Problem details: Before you reproduce the entries that follow, strip out any image they contain and keep the rest exact.

(Shape position updates)
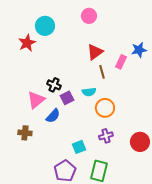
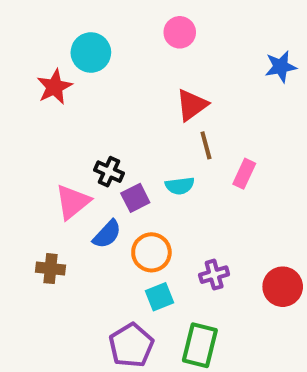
blue star: (139, 50) -> (281, 67), moved
pink rectangle: (121, 62) -> (244, 174), moved
orange circle: (105, 108) -> (151, 252), moved

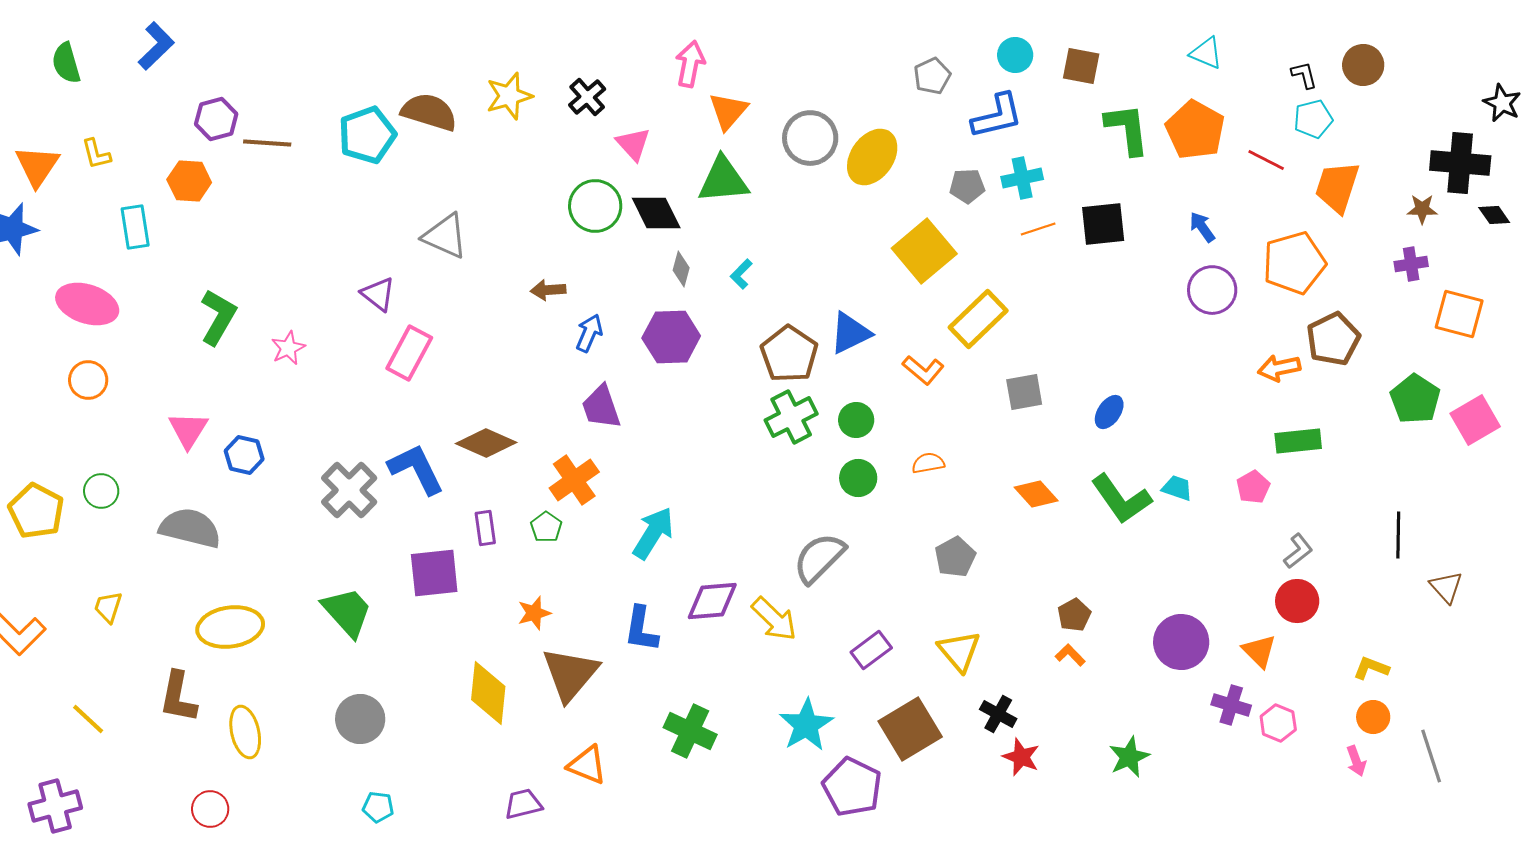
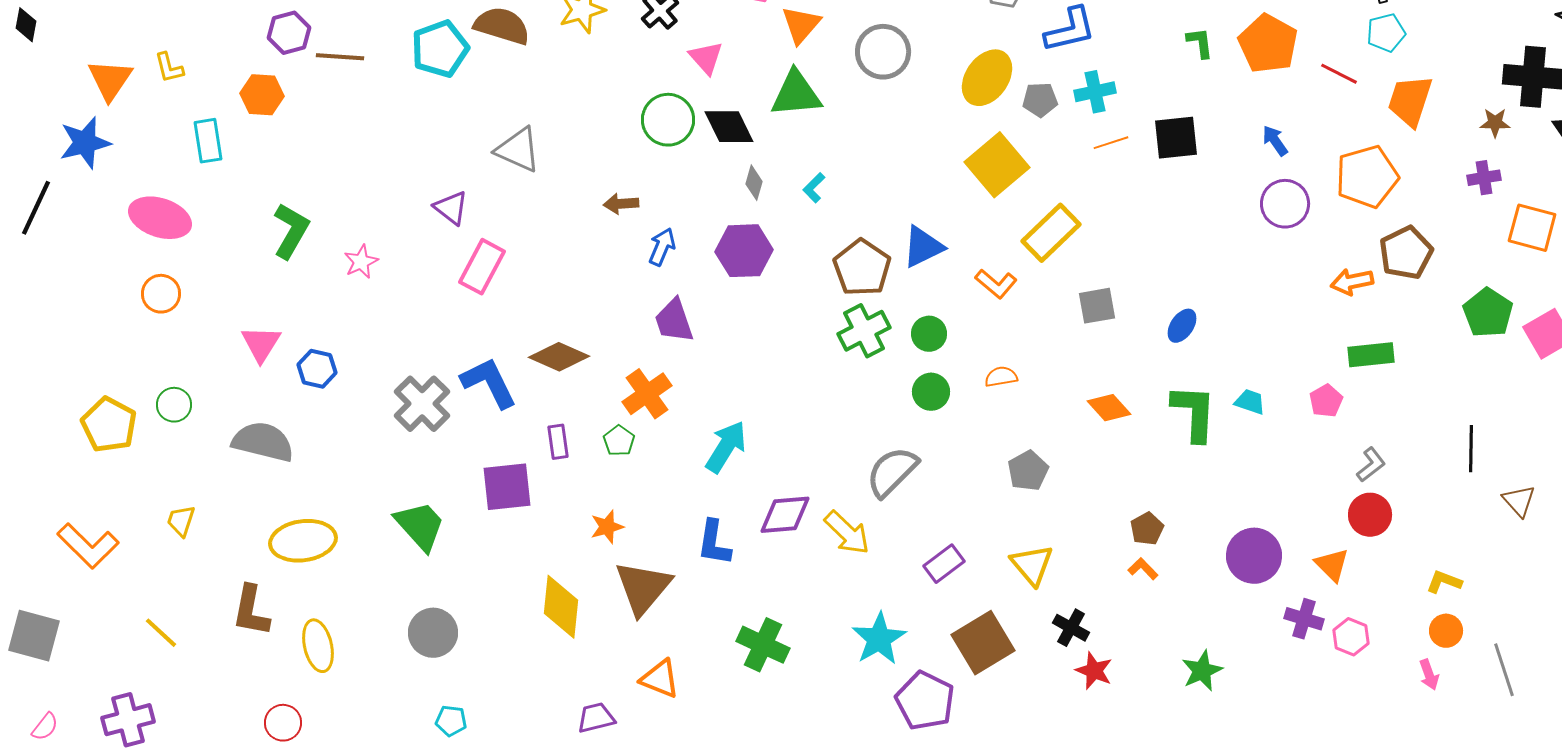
green L-shape: (1127, 129) -> (1200, 43), size x0.6
yellow ellipse: (872, 157) -> (987, 78), moved
green L-shape: (1121, 499) -> (1194, 413), turned -142

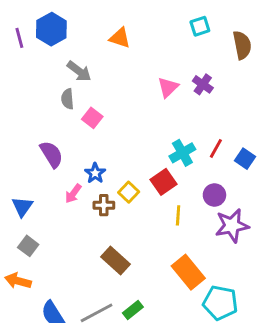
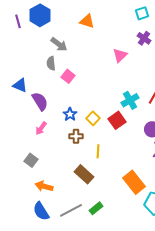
purple cross: (203, 84) -> (144, 38), moved
yellow square: (129, 192) -> (93, 118), moved
pink arrow: (73, 194) -> (41, 128), moved
blue triangle: (22, 207) -> (20, 85), moved, turned -42
yellow line: (178, 215) -> (98, 151), moved
gray square: (28, 246) -> (31, 160), moved
orange arrow: (18, 281) -> (44, 186), moved

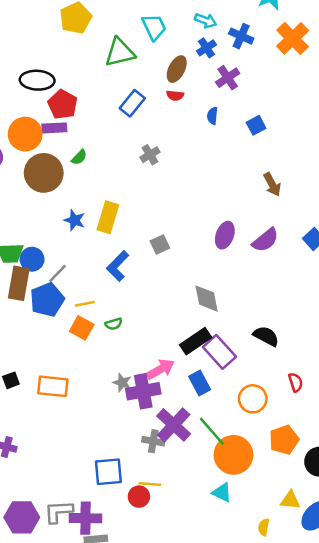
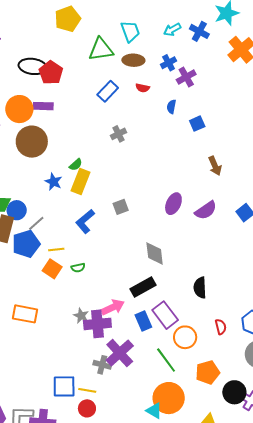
cyan arrow: (206, 21) -> (172, 30), turned 126
blue cross: (241, 36) -> (199, 31), moved
blue cross: (206, 48) -> (169, 63), moved
brown ellipse: (177, 69) -> (133, 60), moved, turned 60
red pentagon: (63, 104) -> (51, 73), moved
blue square: (256, 125) -> (197, 124), moved
green semicircle: (79, 157) -> (76, 165), moved
black semicircle: (266, 336) -> (200, 288), turned -125
purple rectangle: (219, 352) -> (165, 315), moved
green line: (212, 431) -> (166, 360), moved
orange circle: (233, 455) -> (169, 398), moved
yellow line: (150, 484) -> (87, 390), moved

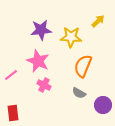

Response:
blue star: (139, 50) -> (281, 67), moved
pink rectangle: (121, 62) -> (244, 174), moved
orange circle: (105, 108) -> (151, 252), moved

green L-shape: (1127, 129) -> (1200, 43), size x0.6
yellow ellipse: (872, 157) -> (987, 78), moved
green L-shape: (1121, 499) -> (1194, 413), turned -142

purple cross: (203, 84) -> (144, 38), moved
yellow square: (129, 192) -> (93, 118), moved
pink arrow: (73, 194) -> (41, 128), moved
blue triangle: (22, 207) -> (20, 85), moved, turned -42
yellow line: (178, 215) -> (98, 151), moved
gray square: (28, 246) -> (31, 160), moved
orange arrow: (18, 281) -> (44, 186), moved

cyan arrow: (206, 21) -> (172, 30), turned 126
blue cross: (241, 36) -> (199, 31), moved
blue cross: (206, 48) -> (169, 63), moved
brown ellipse: (177, 69) -> (133, 60), moved, turned 60
red pentagon: (63, 104) -> (51, 73), moved
blue square: (256, 125) -> (197, 124), moved
green semicircle: (79, 157) -> (76, 165), moved
black semicircle: (266, 336) -> (200, 288), turned -125
purple rectangle: (219, 352) -> (165, 315), moved
green line: (212, 431) -> (166, 360), moved
orange circle: (233, 455) -> (169, 398), moved
yellow line: (150, 484) -> (87, 390), moved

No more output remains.